### What the exercise asks
Which lines in the material below contain the word "rotate"? Copy each of them.

### Information supplied
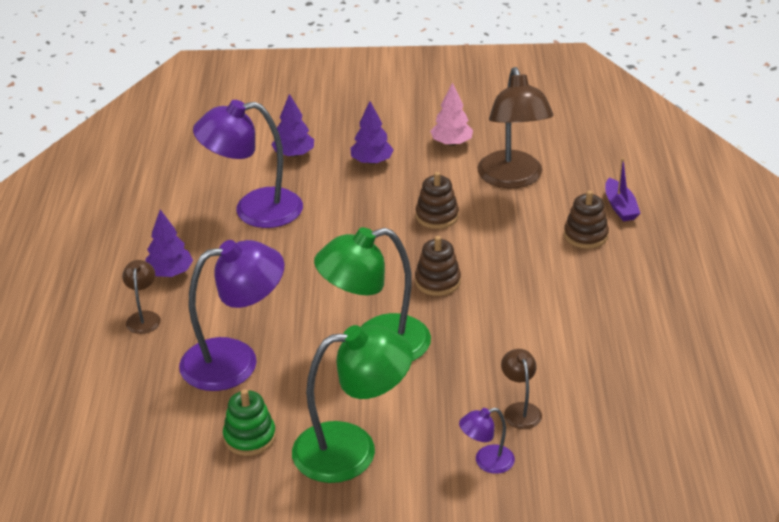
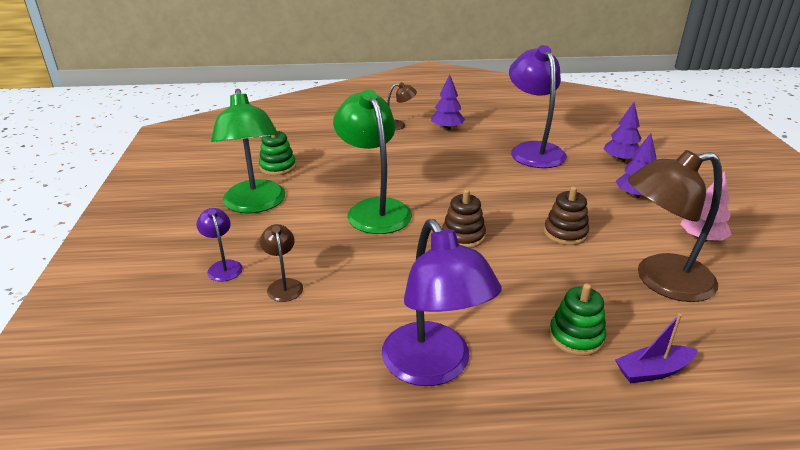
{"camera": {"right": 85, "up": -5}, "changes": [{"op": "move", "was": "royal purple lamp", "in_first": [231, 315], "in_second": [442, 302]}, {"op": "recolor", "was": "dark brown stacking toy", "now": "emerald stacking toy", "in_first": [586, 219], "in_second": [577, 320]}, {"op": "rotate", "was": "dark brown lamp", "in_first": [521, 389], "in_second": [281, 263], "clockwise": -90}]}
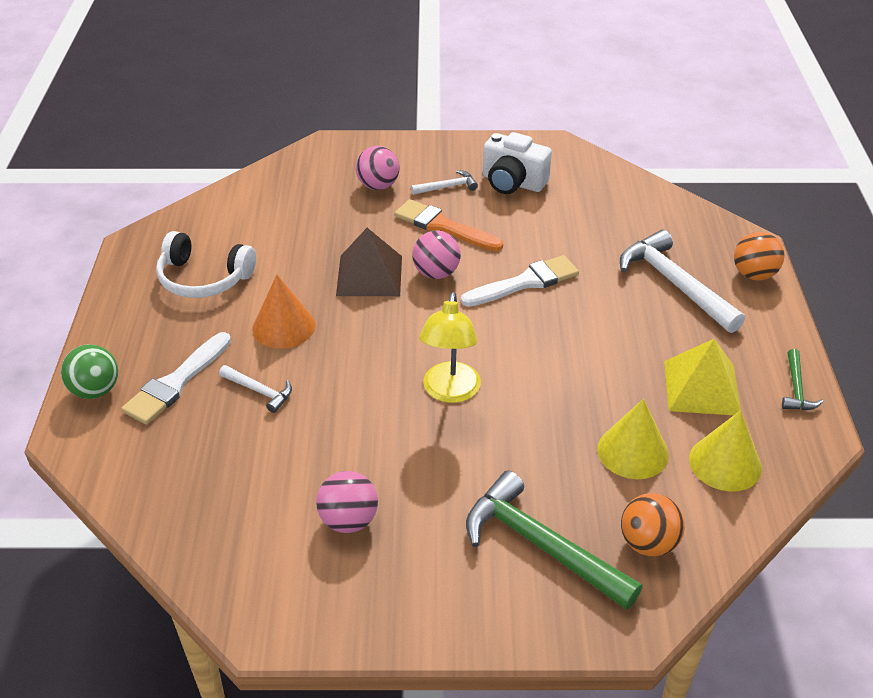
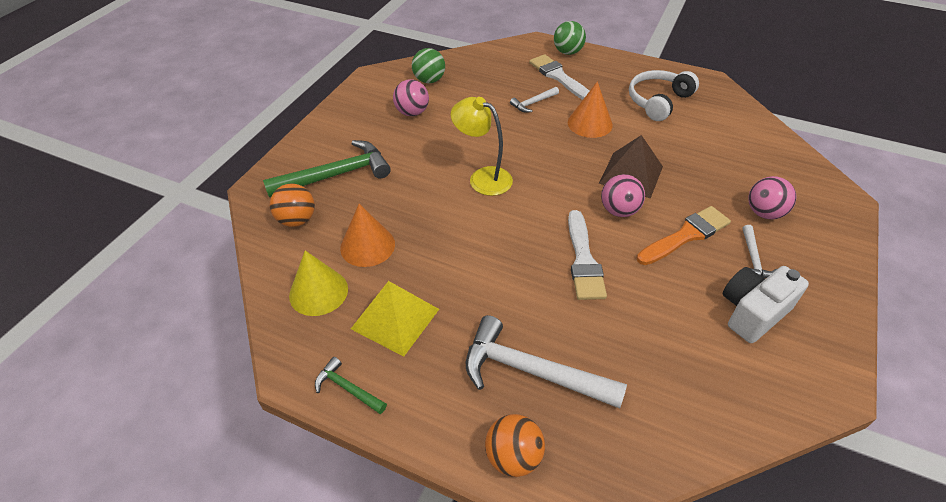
{"camera": {"right": 115, "up": 5}, "changes": [{"op": "insert", "now": "emerald ball", "in_second": [428, 65]}, {"op": "recolor", "was": "yellow solid cone", "now": "bright orange solid cone", "in_first": [633, 439], "in_second": [367, 235]}, {"op": "rotate", "was": "white claw hammer", "in_first": [682, 281], "in_second": [546, 362], "clockwise": -150}]}
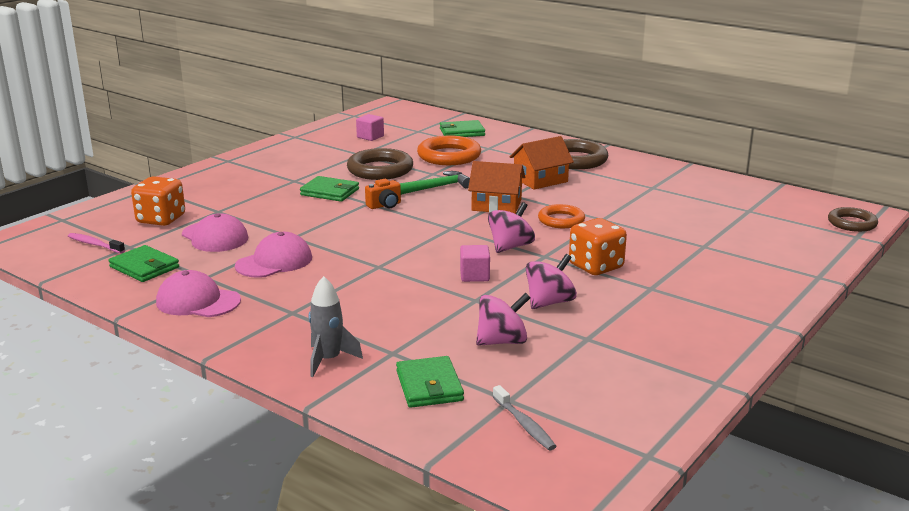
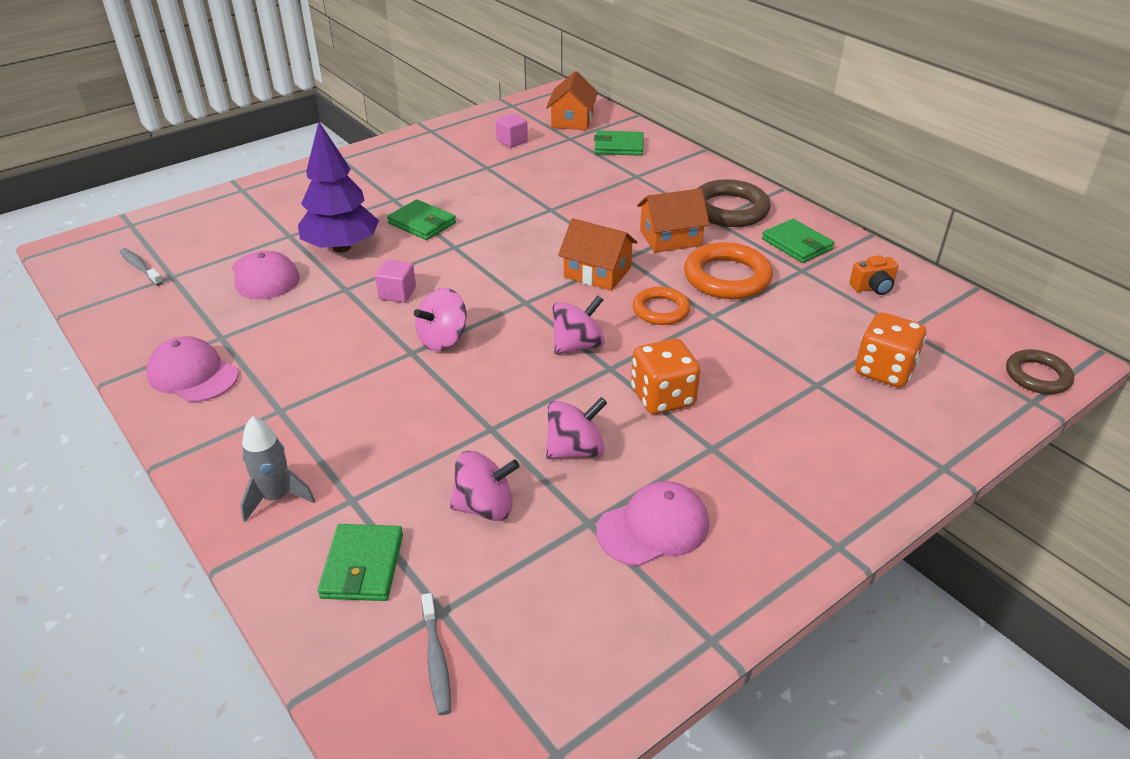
{"camera": {"right": 15, "up": 15}, "changes": [{"op": "delete", "was": "dark brown hoop", "in_first": [380, 164]}, {"op": "delete", "was": "emerald claw hammer", "in_first": [435, 183]}, {"op": "insert", "now": "royal purple toy tree", "in_second": [338, 187]}, {"op": "insert", "now": "pink whirligig", "in_second": [440, 319]}, {"op": "insert", "now": "bright orange cottage", "in_second": [572, 100]}, {"op": "move", "was": "emerald billfold", "in_first": [144, 263], "in_second": [798, 241]}, {"op": "move", "was": "bright orange die", "in_first": [158, 201], "in_second": [890, 349]}, {"op": "move", "was": "pink peaked cap", "in_first": [273, 255], "in_second": [653, 523]}, {"op": "move", "was": "bright orange camera", "in_first": [383, 194], "in_second": [874, 275]}, {"op": "move", "was": "bright orange hoop", "in_first": [449, 150], "in_second": [728, 270]}, {"op": "move", "was": "pink block", "in_first": [475, 263], "in_second": [395, 281]}, {"op": "recolor", "was": "pink tooth brush", "now": "gray tooth brush", "in_first": [96, 243], "in_second": [141, 267]}]}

### Output of the exercise
{"camera": {"right": 85, "up": -5}, "changes": [{"op": "move", "was": "royal purple lamp", "in_first": [231, 315], "in_second": [442, 302]}, {"op": "recolor", "was": "dark brown stacking toy", "now": "emerald stacking toy", "in_first": [586, 219], "in_second": [577, 320]}, {"op": "rotate", "was": "dark brown lamp", "in_first": [521, 389], "in_second": [281, 263], "clockwise": -90}]}
{"camera": {"right": 115, "up": 5}, "changes": [{"op": "insert", "now": "emerald ball", "in_second": [428, 65]}, {"op": "recolor", "was": "yellow solid cone", "now": "bright orange solid cone", "in_first": [633, 439], "in_second": [367, 235]}, {"op": "rotate", "was": "white claw hammer", "in_first": [682, 281], "in_second": [546, 362], "clockwise": -150}]}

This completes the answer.